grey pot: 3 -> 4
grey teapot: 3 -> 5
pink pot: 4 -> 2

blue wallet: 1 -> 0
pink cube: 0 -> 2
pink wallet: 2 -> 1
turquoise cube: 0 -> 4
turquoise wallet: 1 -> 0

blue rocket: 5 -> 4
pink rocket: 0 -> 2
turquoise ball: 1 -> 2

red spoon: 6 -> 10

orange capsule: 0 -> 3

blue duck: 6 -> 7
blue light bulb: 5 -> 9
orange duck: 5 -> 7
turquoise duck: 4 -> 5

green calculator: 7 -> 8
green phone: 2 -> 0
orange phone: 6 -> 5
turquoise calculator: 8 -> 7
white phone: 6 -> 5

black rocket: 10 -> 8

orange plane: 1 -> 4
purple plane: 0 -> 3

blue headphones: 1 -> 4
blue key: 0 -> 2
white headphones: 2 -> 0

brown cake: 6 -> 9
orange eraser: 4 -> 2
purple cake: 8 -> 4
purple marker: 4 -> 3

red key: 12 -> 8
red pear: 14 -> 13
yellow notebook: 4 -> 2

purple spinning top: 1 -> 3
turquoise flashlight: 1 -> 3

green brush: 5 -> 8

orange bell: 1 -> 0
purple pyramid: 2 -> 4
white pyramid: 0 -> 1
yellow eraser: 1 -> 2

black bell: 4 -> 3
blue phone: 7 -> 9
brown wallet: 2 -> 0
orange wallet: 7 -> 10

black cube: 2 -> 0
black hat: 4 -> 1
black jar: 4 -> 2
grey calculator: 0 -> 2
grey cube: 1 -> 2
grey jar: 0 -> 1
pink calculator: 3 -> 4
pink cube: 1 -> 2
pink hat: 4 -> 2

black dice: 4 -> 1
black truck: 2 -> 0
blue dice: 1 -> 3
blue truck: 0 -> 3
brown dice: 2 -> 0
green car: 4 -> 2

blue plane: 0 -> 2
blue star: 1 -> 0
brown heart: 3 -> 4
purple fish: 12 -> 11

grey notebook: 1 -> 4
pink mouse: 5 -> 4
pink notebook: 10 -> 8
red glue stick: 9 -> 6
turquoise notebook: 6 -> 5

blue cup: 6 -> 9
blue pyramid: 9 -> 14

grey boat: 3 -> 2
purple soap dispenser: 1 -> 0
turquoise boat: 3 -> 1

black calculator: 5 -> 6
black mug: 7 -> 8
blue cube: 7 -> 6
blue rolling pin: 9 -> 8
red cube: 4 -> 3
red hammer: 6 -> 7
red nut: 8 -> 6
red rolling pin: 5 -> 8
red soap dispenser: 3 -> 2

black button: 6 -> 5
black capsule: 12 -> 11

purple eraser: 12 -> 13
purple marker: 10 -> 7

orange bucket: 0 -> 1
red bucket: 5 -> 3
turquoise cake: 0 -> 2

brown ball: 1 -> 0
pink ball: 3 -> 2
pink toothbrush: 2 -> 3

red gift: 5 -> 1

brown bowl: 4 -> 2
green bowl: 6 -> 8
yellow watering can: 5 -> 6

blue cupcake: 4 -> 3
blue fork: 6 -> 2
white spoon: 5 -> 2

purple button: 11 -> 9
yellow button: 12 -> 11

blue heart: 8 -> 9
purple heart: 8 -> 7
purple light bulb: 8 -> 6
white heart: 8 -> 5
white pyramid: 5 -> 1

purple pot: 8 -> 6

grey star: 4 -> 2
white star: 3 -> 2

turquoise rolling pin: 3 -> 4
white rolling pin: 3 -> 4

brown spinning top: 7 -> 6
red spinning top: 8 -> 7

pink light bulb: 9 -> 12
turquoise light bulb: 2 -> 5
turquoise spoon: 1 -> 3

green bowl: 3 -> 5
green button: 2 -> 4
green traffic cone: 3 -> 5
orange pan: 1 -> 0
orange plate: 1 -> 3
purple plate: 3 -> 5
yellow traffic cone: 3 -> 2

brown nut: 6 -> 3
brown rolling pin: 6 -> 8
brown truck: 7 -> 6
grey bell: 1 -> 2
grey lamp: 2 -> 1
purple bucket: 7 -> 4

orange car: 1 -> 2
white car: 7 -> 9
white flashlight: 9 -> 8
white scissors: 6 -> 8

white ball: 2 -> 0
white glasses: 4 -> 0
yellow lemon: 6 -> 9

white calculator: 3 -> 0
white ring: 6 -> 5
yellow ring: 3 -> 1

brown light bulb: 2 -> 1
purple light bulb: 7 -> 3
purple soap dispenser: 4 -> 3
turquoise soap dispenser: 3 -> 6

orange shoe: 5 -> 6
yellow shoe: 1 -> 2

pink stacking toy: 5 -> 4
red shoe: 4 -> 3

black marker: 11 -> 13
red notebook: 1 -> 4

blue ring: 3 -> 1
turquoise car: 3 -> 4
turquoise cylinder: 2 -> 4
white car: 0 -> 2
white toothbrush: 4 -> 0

INSTRUCTIONS FOR THE TASK => Count the lines in the listing above that contain the string "dispenser", and give only the count.

REPLY TO THE TASK => 4